[Start of section]

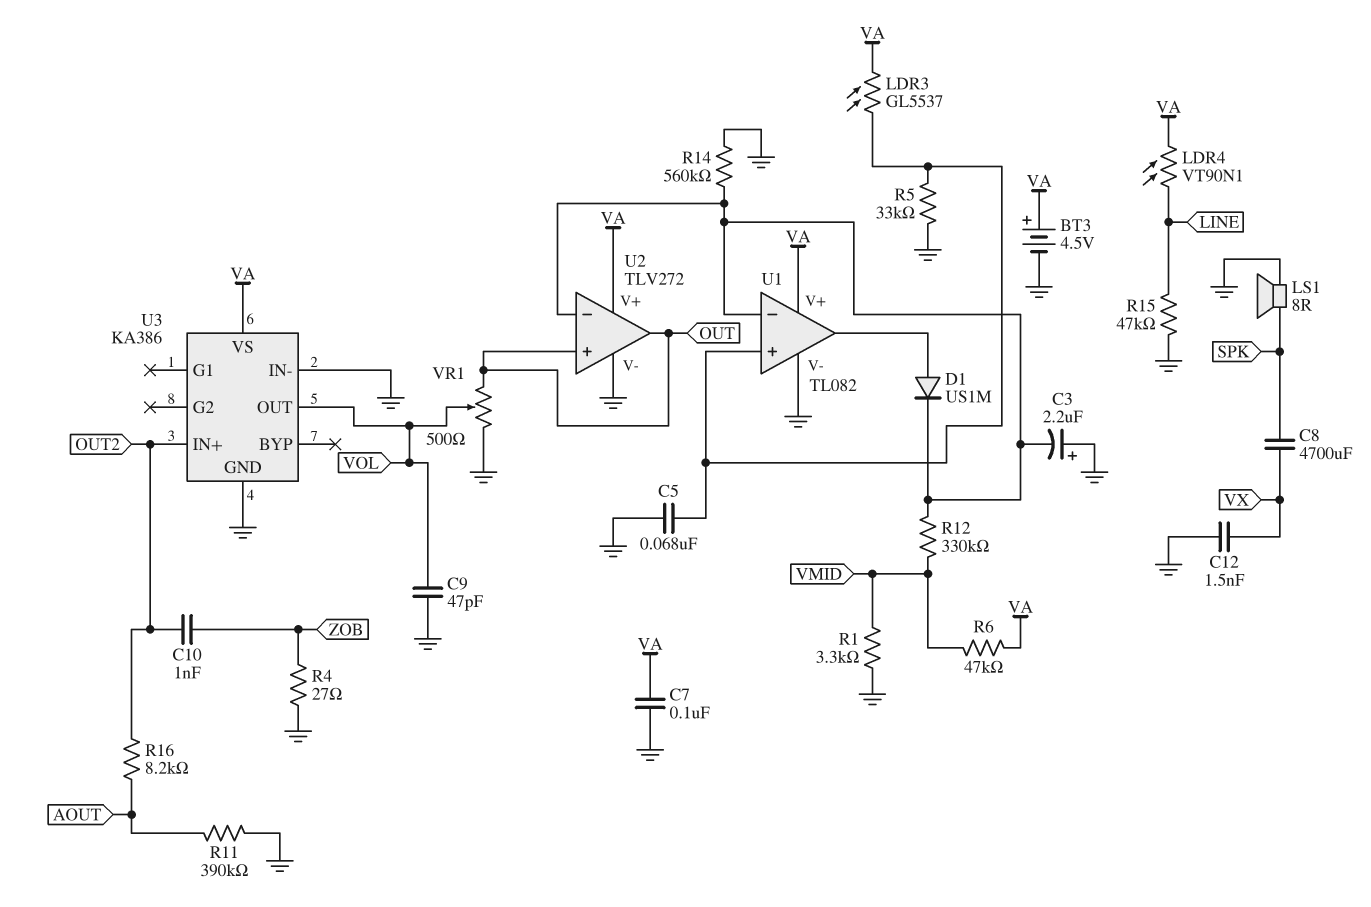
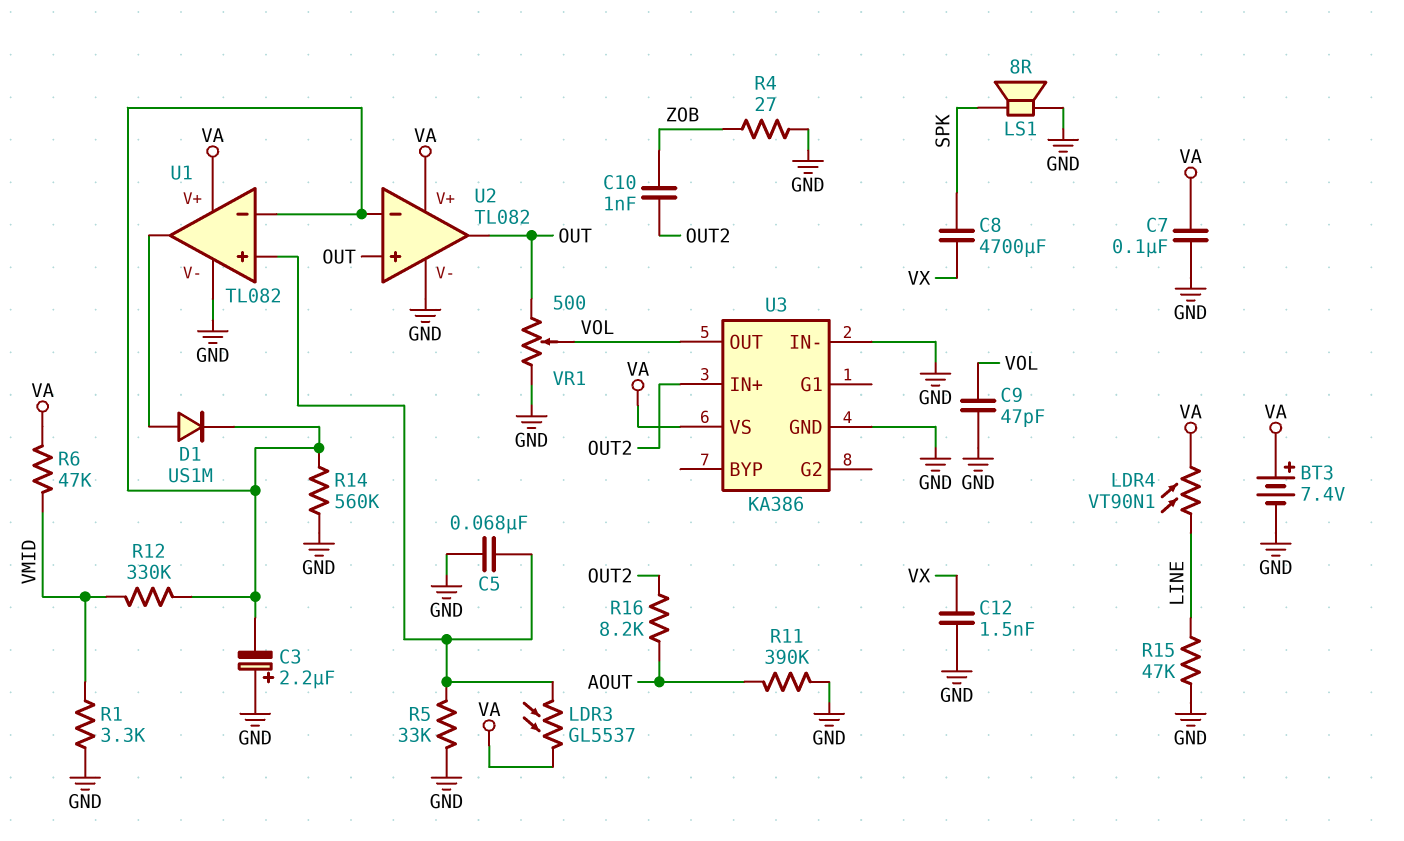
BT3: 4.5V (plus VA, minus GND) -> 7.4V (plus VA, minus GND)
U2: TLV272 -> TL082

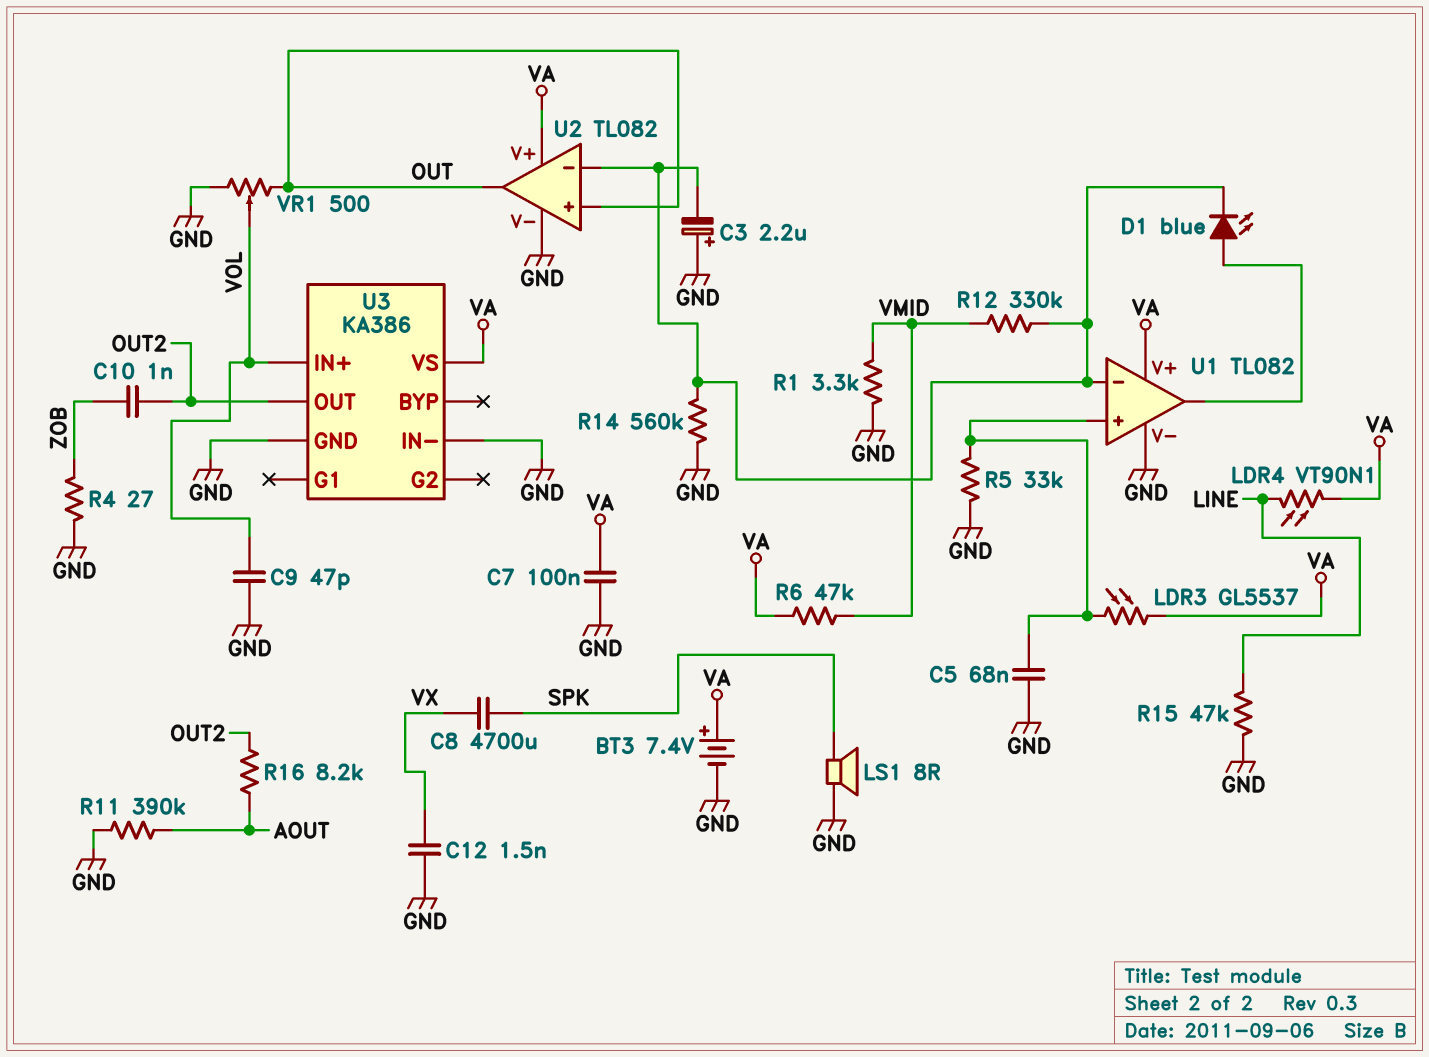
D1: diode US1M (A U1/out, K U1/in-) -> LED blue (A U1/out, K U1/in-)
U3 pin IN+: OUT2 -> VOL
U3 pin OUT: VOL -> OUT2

[End of section]
[Start of section]

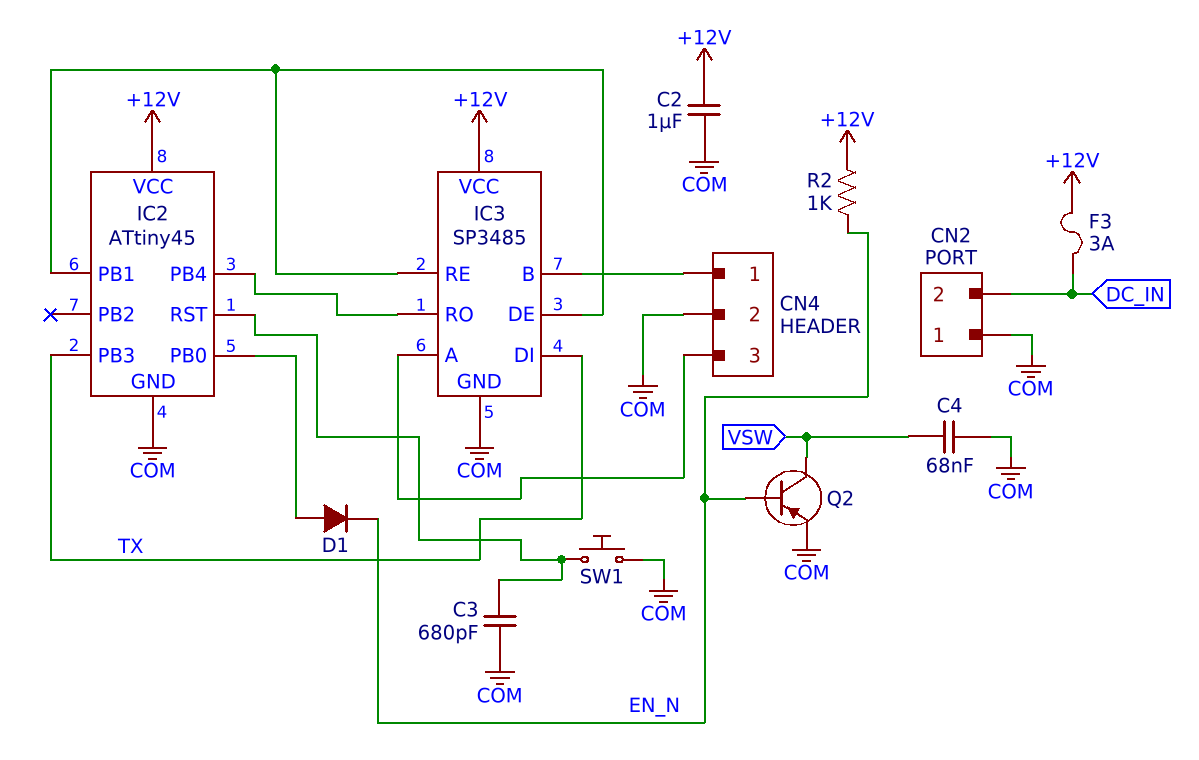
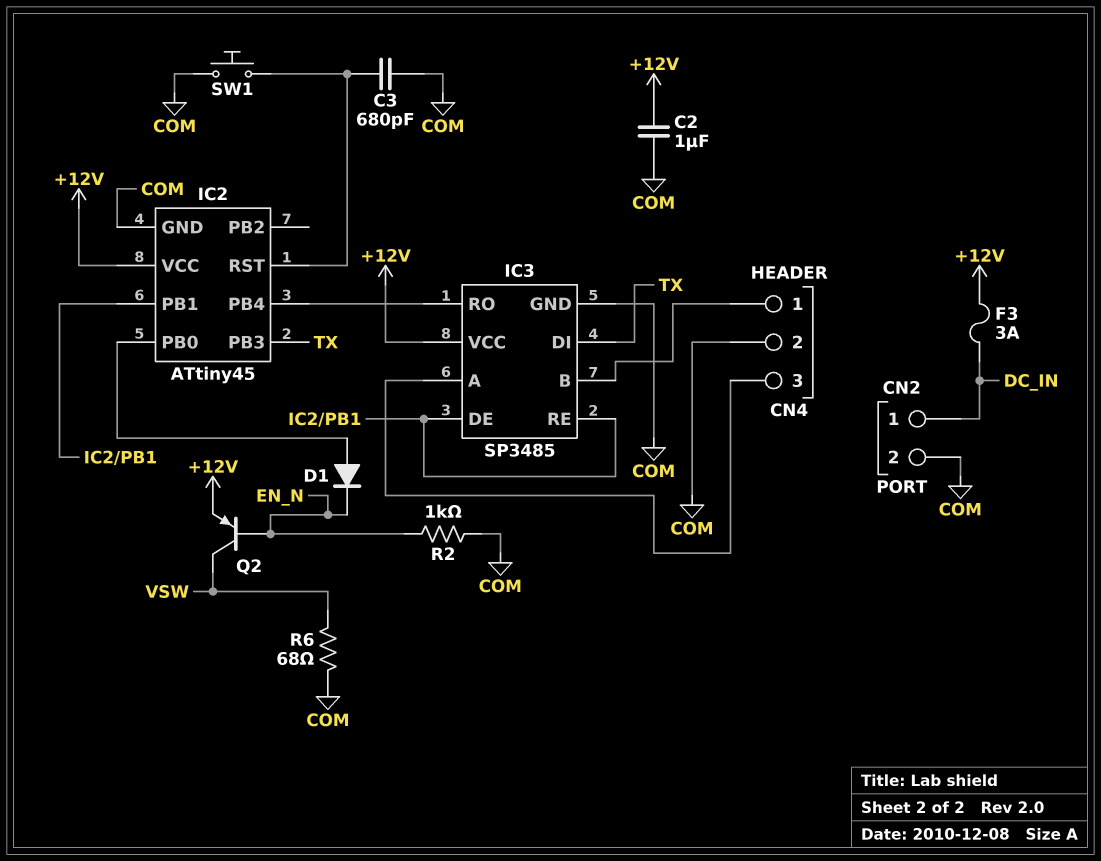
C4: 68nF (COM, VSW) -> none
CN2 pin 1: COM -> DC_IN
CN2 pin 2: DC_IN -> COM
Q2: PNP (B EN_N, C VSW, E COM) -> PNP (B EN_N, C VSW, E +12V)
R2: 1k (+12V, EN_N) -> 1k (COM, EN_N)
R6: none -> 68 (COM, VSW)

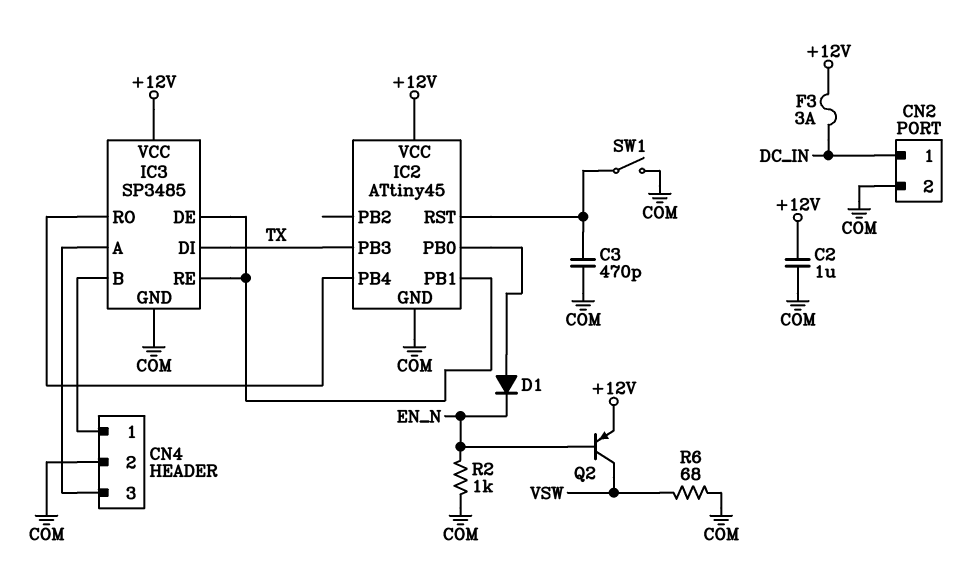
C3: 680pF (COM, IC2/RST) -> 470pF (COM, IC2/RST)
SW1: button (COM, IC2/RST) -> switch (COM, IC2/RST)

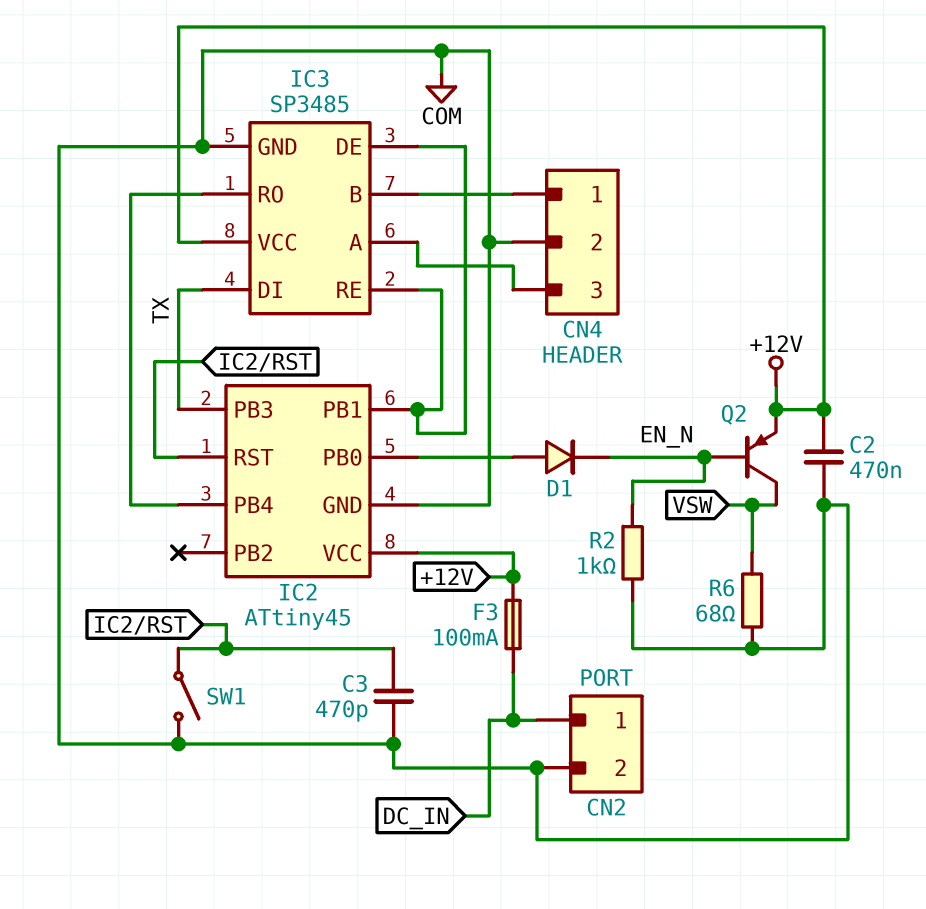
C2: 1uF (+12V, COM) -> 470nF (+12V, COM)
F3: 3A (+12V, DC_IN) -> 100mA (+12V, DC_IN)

[End of section]
[Start of section]

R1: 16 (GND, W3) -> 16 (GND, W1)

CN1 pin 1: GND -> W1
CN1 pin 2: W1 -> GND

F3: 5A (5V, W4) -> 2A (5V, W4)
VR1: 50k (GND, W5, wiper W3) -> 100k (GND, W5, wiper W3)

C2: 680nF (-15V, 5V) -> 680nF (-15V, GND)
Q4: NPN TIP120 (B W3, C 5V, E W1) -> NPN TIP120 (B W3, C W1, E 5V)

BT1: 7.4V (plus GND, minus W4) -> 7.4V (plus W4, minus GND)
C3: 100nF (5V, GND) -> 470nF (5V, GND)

[End of section]

TASK GOAL> Every line containing the string "minus" should be pulled from the listing and copied.

ANSWER TO THIS TASK>
BT3: 4.5V (plus VA, minus GND) -> 7.4V (plus VA, minus GND)
BT1: 7.4V (plus GND, minus W4) -> 7.4V (plus W4, minus GND)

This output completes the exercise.